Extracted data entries
==*==

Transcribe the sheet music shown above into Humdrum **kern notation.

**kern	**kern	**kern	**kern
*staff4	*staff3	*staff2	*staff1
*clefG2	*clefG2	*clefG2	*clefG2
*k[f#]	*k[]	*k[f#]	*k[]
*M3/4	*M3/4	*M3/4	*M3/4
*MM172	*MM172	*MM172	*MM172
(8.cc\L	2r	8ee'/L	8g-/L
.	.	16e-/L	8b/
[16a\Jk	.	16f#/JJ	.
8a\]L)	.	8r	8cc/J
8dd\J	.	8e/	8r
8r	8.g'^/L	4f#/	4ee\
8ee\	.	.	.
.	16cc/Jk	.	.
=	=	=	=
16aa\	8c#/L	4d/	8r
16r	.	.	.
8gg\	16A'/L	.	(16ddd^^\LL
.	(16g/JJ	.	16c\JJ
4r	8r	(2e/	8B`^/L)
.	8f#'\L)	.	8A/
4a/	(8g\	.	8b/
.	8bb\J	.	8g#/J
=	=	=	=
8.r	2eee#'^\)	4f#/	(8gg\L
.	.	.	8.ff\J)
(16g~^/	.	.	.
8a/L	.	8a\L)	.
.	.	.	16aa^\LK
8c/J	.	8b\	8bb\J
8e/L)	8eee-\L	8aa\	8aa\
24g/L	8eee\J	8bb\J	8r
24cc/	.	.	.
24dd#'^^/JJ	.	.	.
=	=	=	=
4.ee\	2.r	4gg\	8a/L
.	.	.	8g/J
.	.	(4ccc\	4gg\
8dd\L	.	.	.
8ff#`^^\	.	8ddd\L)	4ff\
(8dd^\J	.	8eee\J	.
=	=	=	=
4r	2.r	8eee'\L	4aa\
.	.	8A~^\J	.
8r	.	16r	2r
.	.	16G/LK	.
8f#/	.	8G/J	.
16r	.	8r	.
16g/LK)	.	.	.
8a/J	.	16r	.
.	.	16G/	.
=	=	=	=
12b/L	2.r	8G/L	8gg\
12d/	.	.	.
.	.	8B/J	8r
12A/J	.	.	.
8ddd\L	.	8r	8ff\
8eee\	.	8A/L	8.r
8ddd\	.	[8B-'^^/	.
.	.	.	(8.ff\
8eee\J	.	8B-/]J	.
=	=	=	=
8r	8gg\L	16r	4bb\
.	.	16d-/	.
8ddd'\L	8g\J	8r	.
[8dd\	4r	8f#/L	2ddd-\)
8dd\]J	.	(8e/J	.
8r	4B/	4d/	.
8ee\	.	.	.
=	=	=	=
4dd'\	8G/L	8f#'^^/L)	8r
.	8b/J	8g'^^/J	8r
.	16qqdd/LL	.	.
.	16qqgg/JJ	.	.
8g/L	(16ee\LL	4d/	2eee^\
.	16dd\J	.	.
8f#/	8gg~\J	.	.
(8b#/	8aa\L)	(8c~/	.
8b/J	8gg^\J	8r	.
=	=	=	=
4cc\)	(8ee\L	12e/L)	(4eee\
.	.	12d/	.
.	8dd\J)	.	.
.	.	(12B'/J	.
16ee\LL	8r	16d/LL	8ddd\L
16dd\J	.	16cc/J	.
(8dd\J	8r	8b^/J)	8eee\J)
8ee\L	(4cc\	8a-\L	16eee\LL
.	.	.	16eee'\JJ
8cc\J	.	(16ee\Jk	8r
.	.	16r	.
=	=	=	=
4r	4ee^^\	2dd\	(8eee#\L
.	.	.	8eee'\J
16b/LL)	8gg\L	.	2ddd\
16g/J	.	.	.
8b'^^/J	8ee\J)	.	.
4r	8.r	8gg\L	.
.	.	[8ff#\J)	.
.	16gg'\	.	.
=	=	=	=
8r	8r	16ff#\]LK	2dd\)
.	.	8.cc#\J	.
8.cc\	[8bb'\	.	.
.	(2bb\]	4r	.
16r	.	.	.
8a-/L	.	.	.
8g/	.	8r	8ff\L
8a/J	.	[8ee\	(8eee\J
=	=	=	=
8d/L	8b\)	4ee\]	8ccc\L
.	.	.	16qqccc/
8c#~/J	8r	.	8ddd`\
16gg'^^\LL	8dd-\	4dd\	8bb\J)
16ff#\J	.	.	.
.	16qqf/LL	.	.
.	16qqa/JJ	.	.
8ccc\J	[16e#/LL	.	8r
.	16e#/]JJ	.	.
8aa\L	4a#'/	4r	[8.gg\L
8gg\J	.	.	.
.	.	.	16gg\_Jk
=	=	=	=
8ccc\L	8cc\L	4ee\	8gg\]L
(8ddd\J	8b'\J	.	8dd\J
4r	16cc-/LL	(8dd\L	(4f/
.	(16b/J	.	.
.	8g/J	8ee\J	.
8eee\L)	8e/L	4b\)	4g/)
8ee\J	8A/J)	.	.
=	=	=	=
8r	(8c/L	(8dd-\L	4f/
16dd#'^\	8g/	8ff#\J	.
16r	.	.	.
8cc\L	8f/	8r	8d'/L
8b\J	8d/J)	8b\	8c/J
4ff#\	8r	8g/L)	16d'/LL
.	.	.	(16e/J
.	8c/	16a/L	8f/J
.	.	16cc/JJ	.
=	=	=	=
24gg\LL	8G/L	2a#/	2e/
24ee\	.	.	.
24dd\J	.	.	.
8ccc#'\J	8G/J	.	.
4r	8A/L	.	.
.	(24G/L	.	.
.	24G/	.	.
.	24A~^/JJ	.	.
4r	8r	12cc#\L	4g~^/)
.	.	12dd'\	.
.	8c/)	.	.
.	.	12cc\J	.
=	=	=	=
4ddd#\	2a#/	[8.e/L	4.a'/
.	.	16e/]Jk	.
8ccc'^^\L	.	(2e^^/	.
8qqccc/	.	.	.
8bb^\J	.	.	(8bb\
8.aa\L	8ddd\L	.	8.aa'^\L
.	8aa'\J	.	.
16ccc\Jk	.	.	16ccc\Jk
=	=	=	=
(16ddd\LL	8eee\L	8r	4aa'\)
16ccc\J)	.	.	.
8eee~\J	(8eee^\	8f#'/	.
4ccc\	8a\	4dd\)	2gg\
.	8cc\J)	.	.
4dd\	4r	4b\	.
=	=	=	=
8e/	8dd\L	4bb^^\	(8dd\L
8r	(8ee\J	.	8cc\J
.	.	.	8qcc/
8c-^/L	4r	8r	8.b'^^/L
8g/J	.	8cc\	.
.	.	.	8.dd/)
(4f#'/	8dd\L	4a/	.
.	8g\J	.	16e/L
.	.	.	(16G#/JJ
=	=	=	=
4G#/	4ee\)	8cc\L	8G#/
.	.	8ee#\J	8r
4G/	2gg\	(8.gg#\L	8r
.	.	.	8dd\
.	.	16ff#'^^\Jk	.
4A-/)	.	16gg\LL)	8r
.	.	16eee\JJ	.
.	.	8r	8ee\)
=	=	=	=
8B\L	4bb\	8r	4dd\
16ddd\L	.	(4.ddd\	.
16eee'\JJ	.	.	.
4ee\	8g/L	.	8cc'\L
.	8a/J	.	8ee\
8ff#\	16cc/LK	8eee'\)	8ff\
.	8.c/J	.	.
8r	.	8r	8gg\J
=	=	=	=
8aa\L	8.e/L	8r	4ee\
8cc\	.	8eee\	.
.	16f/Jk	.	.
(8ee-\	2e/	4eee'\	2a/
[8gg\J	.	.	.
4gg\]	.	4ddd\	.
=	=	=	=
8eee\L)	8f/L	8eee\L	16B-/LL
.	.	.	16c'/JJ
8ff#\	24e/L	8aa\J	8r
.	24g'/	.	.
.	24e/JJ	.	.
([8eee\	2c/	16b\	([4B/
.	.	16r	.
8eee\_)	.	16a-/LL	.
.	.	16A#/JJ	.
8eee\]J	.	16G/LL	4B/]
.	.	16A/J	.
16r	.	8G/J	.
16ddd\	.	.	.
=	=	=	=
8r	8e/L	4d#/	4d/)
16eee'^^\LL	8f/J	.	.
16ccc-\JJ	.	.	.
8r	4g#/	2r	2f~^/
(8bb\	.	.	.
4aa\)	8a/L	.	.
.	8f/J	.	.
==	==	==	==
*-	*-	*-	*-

==*==

Problem description: Pick out each line of the records above that contains the string "kern", and copy those lines.

Full answer:
Transcribe the sheet music shown above into Humdrum **kern notation.
**kern	**kern	**kern	**kern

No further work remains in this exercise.